— begin Supplied entries —

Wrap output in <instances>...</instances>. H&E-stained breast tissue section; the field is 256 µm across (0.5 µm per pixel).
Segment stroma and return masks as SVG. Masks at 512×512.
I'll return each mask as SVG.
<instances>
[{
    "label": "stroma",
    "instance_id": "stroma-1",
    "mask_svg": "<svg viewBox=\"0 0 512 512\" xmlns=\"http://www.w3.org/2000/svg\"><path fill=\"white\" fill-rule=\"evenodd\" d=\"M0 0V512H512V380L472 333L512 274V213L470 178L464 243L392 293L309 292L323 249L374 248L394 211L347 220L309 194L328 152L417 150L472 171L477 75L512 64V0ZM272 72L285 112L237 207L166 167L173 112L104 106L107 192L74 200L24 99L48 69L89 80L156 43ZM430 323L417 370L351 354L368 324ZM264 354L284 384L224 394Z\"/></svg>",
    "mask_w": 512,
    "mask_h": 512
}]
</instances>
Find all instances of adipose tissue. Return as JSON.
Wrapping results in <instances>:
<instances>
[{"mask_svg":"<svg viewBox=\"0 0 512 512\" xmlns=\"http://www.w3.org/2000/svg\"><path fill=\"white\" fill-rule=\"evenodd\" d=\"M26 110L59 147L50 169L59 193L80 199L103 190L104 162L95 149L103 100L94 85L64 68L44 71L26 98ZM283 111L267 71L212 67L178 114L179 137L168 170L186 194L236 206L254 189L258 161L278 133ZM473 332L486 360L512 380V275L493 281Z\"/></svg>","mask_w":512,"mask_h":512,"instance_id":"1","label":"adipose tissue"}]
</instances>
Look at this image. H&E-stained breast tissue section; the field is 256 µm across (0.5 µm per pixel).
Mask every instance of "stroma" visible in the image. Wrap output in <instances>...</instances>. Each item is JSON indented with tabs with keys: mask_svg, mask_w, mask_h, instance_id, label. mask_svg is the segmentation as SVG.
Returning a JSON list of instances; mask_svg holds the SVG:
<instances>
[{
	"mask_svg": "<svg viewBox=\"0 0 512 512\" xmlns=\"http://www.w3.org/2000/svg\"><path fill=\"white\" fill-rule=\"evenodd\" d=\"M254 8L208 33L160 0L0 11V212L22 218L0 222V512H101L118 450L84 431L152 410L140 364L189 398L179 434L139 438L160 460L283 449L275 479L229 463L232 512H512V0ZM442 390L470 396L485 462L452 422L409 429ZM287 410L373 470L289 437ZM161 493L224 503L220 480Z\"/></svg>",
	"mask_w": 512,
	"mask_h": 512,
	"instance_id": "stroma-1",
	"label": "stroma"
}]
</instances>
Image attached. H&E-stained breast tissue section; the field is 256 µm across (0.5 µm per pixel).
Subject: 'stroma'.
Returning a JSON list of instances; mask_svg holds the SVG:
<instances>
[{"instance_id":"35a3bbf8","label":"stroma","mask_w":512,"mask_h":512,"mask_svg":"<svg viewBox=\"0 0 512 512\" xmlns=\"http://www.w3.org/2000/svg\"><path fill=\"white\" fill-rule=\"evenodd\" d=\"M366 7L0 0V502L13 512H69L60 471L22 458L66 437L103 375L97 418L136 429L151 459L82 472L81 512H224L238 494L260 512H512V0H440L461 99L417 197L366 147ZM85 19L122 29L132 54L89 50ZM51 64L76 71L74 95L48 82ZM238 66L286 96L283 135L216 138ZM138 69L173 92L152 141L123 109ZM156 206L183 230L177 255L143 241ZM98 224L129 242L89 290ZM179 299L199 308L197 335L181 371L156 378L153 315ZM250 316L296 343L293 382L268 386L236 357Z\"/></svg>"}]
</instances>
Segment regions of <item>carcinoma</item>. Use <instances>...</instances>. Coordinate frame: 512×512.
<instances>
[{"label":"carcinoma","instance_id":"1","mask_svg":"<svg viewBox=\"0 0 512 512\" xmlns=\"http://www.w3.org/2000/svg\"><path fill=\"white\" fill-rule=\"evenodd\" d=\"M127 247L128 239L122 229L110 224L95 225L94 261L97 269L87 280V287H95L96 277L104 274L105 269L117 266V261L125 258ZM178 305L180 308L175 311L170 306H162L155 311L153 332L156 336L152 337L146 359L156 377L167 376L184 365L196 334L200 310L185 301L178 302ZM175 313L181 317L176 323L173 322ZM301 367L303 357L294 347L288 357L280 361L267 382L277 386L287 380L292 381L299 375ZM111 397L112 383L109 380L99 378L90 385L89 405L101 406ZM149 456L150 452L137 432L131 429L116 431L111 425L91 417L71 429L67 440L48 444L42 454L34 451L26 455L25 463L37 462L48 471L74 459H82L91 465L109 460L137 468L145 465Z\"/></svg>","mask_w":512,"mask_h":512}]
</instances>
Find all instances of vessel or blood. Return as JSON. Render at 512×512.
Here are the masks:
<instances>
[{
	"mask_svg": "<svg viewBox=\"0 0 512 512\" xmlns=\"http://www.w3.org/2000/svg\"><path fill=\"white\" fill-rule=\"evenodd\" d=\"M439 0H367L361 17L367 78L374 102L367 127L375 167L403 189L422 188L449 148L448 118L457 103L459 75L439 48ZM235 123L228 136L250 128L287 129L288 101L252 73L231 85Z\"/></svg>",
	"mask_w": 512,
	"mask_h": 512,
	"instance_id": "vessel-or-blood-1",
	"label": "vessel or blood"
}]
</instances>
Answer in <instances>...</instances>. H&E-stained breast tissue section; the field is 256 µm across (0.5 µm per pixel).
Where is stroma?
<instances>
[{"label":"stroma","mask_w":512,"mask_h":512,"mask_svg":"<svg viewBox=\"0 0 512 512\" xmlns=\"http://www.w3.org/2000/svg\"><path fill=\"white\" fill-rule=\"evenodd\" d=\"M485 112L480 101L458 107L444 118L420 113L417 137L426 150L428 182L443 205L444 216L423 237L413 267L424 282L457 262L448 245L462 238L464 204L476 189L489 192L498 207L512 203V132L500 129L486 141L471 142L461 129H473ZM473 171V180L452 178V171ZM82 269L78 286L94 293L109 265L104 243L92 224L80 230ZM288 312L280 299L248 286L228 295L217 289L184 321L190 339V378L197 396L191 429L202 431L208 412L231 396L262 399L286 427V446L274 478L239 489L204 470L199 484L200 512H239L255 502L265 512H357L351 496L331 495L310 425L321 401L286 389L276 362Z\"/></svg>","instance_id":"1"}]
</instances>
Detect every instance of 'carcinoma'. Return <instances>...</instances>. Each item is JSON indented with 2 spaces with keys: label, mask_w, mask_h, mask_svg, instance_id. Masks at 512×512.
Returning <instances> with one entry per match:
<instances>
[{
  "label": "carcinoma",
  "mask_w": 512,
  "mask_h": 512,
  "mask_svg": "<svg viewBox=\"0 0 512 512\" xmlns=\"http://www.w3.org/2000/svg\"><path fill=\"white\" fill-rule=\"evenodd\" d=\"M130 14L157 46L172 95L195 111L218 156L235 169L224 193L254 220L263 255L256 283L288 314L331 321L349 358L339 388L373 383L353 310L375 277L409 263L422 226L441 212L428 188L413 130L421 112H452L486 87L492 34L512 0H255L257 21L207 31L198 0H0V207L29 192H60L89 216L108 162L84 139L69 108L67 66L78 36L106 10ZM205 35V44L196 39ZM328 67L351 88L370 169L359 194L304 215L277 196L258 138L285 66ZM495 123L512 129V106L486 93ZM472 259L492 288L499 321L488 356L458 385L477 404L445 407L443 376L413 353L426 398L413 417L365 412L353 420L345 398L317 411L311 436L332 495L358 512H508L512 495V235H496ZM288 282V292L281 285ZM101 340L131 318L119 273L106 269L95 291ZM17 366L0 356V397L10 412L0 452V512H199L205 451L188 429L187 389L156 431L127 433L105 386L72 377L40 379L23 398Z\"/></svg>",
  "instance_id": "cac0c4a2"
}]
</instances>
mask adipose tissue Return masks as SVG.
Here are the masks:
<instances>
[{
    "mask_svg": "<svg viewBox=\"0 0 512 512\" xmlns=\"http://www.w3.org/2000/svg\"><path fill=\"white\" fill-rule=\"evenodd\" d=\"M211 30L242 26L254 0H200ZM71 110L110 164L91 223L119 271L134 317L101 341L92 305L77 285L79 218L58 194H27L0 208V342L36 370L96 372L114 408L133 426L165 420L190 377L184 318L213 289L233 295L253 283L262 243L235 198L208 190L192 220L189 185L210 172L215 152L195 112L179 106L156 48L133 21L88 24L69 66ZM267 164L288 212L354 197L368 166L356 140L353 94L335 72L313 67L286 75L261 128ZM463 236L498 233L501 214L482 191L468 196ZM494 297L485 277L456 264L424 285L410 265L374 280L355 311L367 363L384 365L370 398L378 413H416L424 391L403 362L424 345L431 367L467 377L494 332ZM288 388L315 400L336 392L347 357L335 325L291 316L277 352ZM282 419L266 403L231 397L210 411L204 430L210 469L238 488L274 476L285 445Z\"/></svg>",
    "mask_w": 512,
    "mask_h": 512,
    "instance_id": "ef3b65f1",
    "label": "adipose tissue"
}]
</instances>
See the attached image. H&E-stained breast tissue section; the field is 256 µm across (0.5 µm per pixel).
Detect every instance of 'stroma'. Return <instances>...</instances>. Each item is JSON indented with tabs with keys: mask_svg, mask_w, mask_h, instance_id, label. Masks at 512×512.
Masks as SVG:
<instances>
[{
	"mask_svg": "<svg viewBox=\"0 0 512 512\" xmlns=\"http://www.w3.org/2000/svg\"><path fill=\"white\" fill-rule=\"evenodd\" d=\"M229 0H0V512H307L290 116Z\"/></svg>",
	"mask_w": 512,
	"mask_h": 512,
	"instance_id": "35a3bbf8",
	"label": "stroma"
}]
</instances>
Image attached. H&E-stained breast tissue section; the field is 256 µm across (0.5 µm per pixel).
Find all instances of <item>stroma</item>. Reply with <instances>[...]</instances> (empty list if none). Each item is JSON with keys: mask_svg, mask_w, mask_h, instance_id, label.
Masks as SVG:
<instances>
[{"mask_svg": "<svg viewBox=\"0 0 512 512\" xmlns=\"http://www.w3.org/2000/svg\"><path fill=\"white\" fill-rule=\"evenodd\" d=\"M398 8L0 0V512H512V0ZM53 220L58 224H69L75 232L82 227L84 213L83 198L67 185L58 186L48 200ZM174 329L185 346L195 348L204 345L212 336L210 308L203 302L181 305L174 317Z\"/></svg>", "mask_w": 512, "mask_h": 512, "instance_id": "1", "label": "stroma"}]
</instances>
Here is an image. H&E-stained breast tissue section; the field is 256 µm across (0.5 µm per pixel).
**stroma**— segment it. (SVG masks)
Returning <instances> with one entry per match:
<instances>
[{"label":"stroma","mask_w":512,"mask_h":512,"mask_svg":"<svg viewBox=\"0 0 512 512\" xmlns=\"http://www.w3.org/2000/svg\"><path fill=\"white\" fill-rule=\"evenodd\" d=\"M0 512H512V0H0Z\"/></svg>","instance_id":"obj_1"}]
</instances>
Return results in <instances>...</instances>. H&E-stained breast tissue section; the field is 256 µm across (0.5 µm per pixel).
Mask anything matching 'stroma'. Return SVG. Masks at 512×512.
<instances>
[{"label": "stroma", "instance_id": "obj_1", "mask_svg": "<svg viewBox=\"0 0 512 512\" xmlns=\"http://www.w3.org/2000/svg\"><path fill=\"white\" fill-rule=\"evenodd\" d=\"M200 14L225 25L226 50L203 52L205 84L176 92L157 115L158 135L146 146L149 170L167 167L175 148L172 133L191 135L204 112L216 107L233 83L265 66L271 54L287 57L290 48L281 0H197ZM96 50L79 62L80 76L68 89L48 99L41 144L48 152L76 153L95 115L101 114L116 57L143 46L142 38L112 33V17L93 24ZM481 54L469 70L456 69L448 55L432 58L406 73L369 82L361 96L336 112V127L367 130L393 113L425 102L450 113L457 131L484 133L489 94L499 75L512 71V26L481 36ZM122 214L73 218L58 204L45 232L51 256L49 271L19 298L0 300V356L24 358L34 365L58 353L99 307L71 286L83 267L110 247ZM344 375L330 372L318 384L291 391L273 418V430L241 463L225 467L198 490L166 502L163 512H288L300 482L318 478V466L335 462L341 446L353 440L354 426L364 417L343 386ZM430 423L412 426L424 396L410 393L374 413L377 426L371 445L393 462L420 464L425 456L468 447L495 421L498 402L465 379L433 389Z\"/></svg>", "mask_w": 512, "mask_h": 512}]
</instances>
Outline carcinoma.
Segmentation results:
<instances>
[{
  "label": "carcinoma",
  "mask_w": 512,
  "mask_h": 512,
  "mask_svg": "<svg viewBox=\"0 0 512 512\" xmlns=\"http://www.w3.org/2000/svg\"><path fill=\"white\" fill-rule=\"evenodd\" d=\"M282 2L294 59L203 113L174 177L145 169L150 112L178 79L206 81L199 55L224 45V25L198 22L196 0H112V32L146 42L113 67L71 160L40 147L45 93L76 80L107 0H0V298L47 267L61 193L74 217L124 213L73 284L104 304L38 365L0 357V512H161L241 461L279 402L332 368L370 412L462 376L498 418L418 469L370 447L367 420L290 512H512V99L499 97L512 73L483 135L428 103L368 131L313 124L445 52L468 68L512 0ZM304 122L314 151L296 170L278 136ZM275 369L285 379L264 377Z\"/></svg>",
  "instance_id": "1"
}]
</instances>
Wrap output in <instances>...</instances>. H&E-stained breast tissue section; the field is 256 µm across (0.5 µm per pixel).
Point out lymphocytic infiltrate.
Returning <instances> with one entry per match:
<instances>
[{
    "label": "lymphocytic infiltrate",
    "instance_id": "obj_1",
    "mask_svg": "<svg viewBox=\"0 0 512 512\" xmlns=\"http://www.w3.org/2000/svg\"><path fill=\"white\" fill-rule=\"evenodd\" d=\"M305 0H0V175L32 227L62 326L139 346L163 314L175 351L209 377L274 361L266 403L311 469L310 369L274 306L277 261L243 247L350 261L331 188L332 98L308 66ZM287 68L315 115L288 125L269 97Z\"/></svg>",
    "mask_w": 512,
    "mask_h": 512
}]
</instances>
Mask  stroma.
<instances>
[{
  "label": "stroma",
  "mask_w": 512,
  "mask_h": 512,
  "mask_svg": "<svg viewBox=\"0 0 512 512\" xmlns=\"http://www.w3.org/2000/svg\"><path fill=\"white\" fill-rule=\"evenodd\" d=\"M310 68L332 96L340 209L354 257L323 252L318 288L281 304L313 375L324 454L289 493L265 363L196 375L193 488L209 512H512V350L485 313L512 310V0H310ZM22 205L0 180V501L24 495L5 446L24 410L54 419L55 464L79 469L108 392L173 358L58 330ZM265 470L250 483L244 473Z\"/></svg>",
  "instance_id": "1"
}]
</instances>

— end Supplied entries —

To do —
Every line from the first entry to the line containing "Look at this" should be transcribed exactly, and nothing beyond it.

Solution to this exercise —
Wrap output in <instances>...</instances>. H&E-stained breast tissue section; the field is 256 µm across (0.5 µm per pixel).
Segment stroma and return masks as SVG. Masks at 512×512.
I'll return each mask as SVG.
<instances>
[{
    "label": "stroma",
    "instance_id": "stroma-1",
    "mask_svg": "<svg viewBox=\"0 0 512 512\" xmlns=\"http://www.w3.org/2000/svg\"><path fill=\"white\" fill-rule=\"evenodd\" d=\"M0 0V512H512V380L472 333L512 274V213L470 178L464 243L392 293L309 292L323 249L374 248L394 211L347 220L309 194L328 152L417 150L472 171L477 75L512 64V0ZM272 72L285 112L237 207L166 167L173 112L104 106L107 192L74 200L24 99L48 69L89 80L156 43ZM430 323L417 370L351 354L368 324ZM264 354L284 384L224 394Z\"/></svg>",
    "mask_w": 512,
    "mask_h": 512
}]
</instances>
Find all instances of adipose tissue. Return as JSON.
Wrapping results in <instances>:
<instances>
[{"mask_svg":"<svg viewBox=\"0 0 512 512\" xmlns=\"http://www.w3.org/2000/svg\"><path fill=\"white\" fill-rule=\"evenodd\" d=\"M26 110L59 147L50 169L59 193L80 199L103 190L104 162L95 149L103 100L94 85L64 68L44 71L26 98ZM283 111L267 71L212 67L178 114L179 137L168 170L186 194L236 206L254 189L258 161L278 133ZM473 332L486 360L512 380V275L493 281Z\"/></svg>","mask_w":512,"mask_h":512,"instance_id":"1","label":"adipose tissue"}]
</instances>
Look at this image. H&E-stained breast tissue section; the field is 256 µm across (0.5 µm per pixel).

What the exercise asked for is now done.